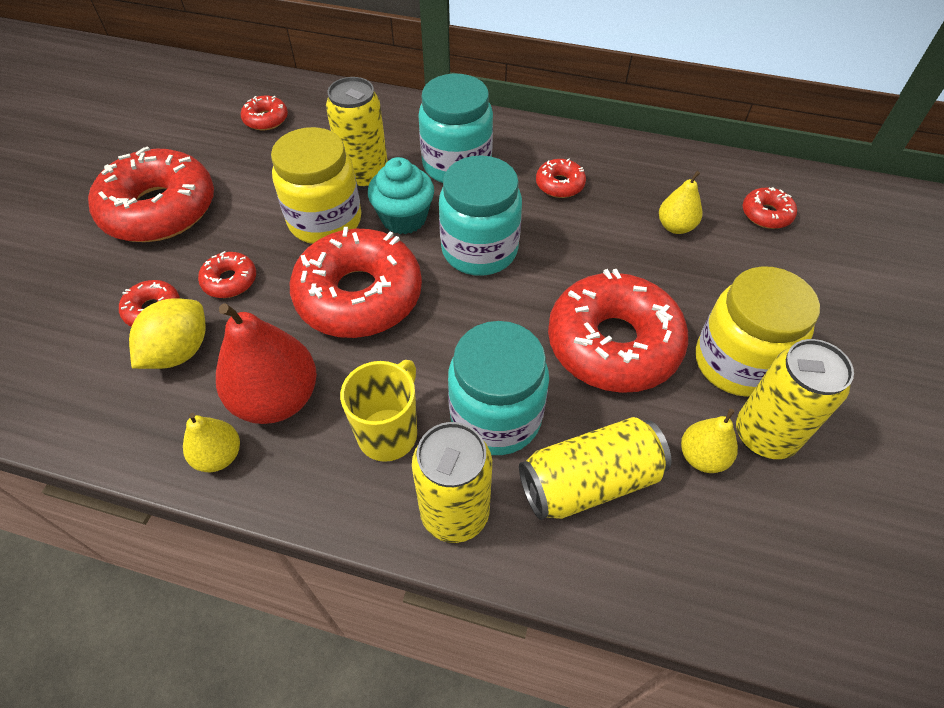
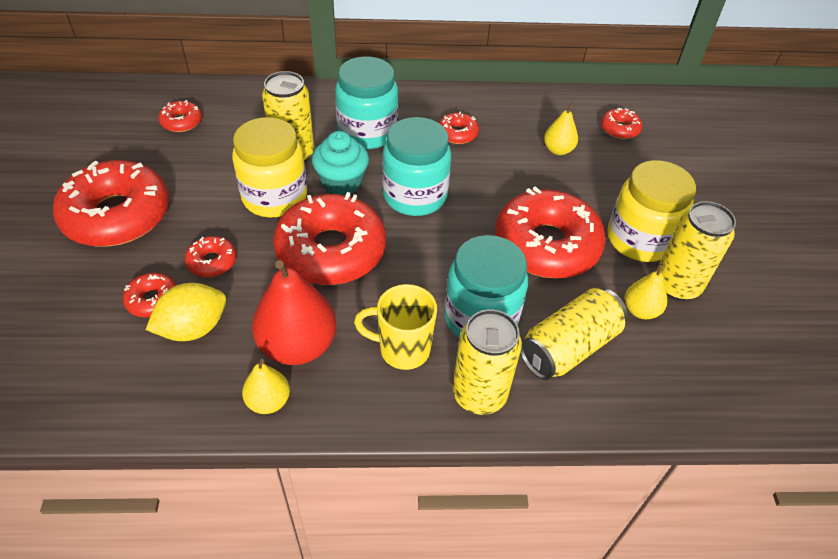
camera: 20 degrees left, 5 degrees down
(179, 351) = (193, 328): yellow lemon -> yellow lemon turned 45 degrees clockwise
(389, 433) = (402, 349): yellow mug -> yellow mug turned 90 degrees counterclockwise

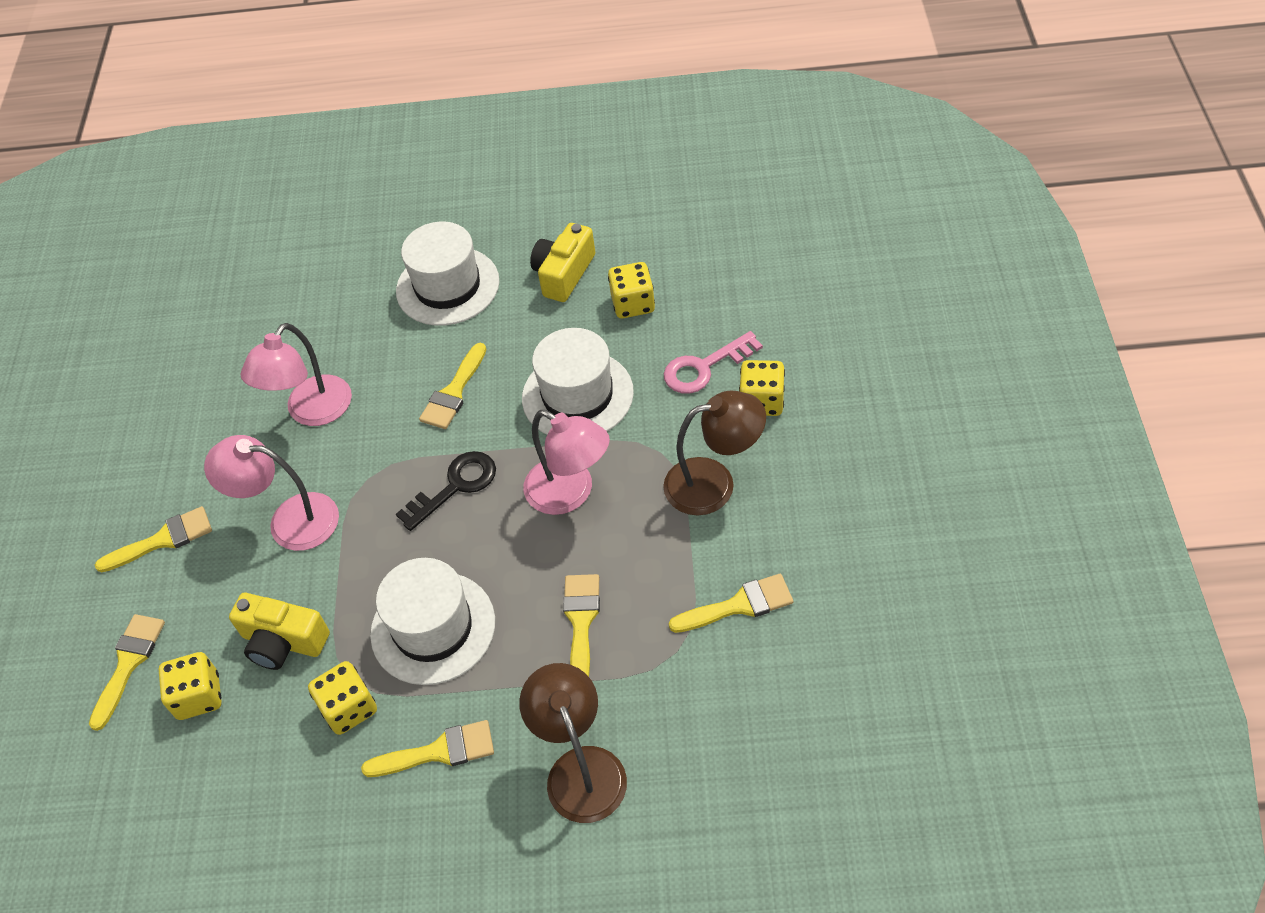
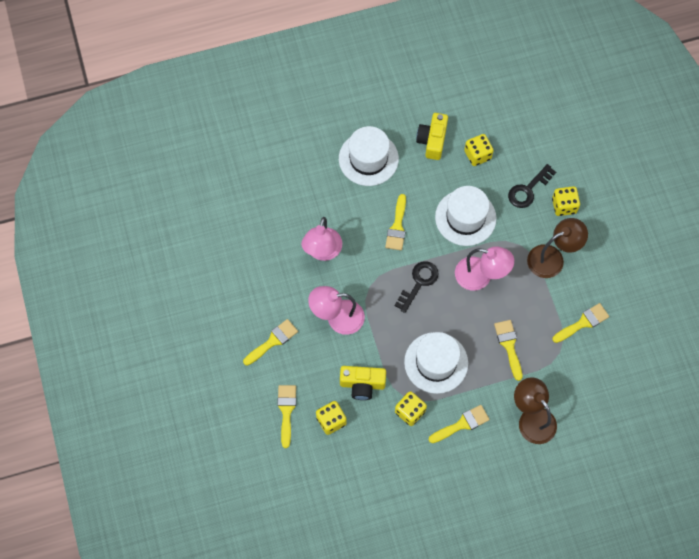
camera: 20 degrees left, 15 degrees up
(704, 367) = (528, 190): pink key -> black key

§ WHAT NEEDS TO BE DONE
Copy out every line of the listing that contains the string "camera".

§ SOLUTION TO THE EXERCISE
camera: 20 degrees left, 5 degrees down
camera: 20 degrees left, 15 degrees up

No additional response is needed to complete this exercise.